Problem description
Reproduce each entry below exactly as it appears.

Supplied records
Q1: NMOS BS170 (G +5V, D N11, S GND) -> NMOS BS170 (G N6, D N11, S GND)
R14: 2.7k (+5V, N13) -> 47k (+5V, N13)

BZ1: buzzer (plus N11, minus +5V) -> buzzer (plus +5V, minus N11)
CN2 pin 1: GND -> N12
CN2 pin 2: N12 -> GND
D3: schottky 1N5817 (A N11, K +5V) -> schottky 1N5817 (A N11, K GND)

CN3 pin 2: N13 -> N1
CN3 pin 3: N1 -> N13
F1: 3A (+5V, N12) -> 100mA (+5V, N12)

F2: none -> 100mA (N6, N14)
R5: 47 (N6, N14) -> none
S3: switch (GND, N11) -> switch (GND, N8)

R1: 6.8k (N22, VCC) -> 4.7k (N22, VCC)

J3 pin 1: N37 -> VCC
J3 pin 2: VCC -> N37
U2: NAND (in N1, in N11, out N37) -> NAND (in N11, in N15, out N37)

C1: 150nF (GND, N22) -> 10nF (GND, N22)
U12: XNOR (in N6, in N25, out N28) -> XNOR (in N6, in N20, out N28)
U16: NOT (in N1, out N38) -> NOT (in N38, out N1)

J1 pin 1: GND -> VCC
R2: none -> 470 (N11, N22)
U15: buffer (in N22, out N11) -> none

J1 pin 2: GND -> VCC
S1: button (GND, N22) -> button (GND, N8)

Response area
Q1: NMOS BS170 (G +5V, D N11, S GND) -> NMOS BS170 (G N6, D N11, S GND)
R14: 2.7k (+5V, N13) -> 47k (+5V, N13)

BZ1: buzzer (plus N11, minus +5V) -> buzzer (plus +5V, minus N11)
CN2 pin 1: GND -> N12
CN2 pin 2: N12 -> GND
D3: schottky 1N5817 (A N11, K +5V) -> schottky 1N5817 (A N11, K GND)

CN3 pin 2: N13 -> N1
CN3 pin 3: N1 -> N13
F1: 3A (+5V, N12) -> 100mA (+5V, N12)

F2: none -> 100mA (N6, N14)
R5: 47 (N6, N14) -> none
S3: switch (GND, N11) -> switch (GND, N8)

R1: 6.8k (N22, VCC) -> 4.7k (N22, VCC)

J3 pin 1: N37 -> VCC
J3 pin 2: VCC -> N37
U2: NAND (in N1, in N11, out N37) -> NAND (in N11, in N15, out N37)

C1: 150nF (GND, N22) -> 10nF (GND, N22)
U12: XNOR (in N6, in N25, out N28) -> XNOR (in N6, in N20, out N28)
U16: NOT (in N1, out N38) -> NOT (in N38, out N1)

J1 pin 1: GND -> VCC
R2: none -> 470 (N11, N22)
U15: buffer (in N22, out N11) -> none

J1 pin 2: GND -> VCC
S1: button (GND, N22) -> button (GND, N8)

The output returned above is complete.